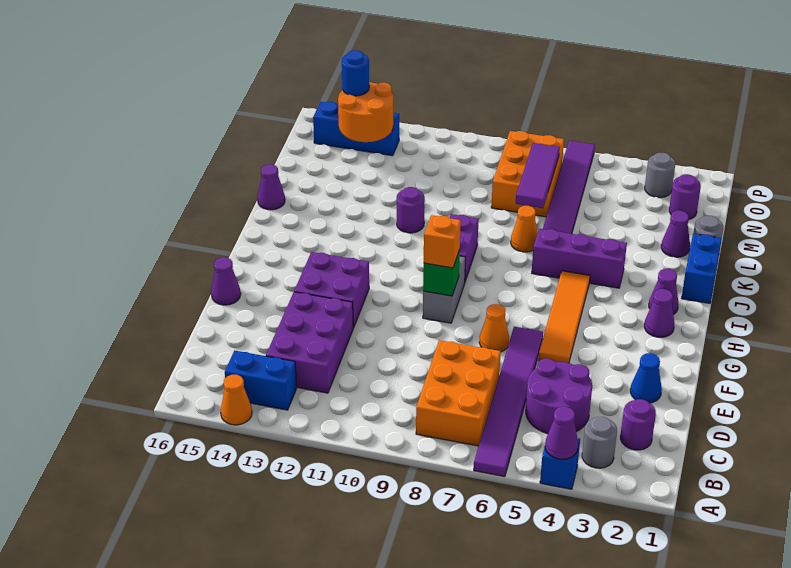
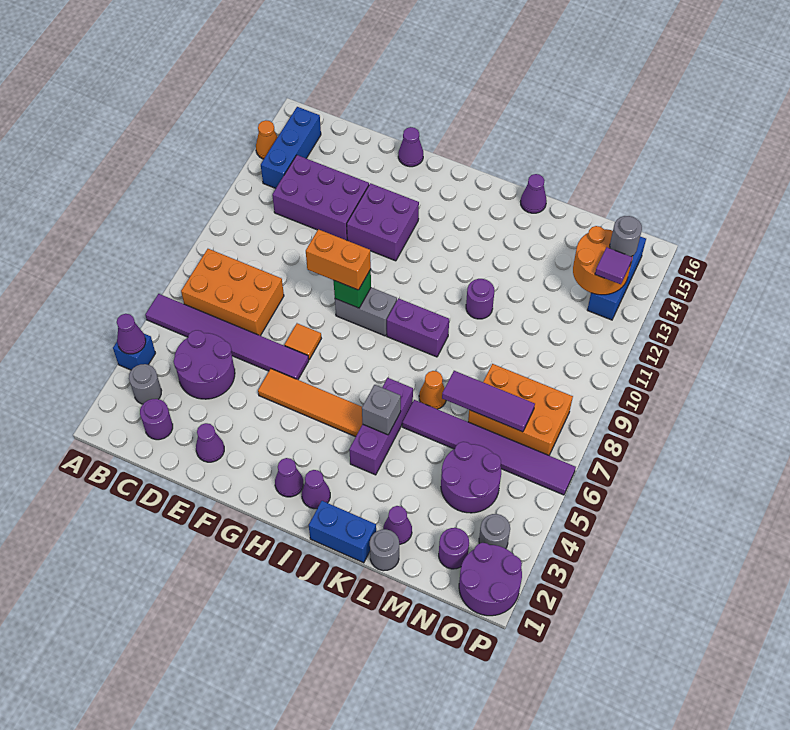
blue 1x2 brick [225,351,297,410] -> blue 1x3 brick [261,107,321,188]
blue 1x1 cone [630,353,662,403] -> purple 1x1 cone [196,423,224,462]
orange 1x1 cone [479,304,509,352] -> orange 1x1 tile [285,323,321,360]
orange 1x1 brick [424,215,461,268] -> orange 1x2 brick [306,229,371,290]
none -> grey 1x1 brick [362,385,401,435]
none -> purple 2x2 round brick [441,442,501,513]
none -> purple 2x2 round brick [459,543,522,616]
none -> purple 1x1 tile [595,247,632,284]
blue 1x1 round brick [342,50,369,96] -> grey 1x1 round brick [610,216,642,257]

------------

» **Your task**
Only lines with the word "round" are needed. Copy them from the preceding records.

» **Result of this task**
none -> purple 2x2 round brick [441,442,501,513]
none -> purple 2x2 round brick [459,543,522,616]
blue 1x1 round brick [342,50,369,96] -> grey 1x1 round brick [610,216,642,257]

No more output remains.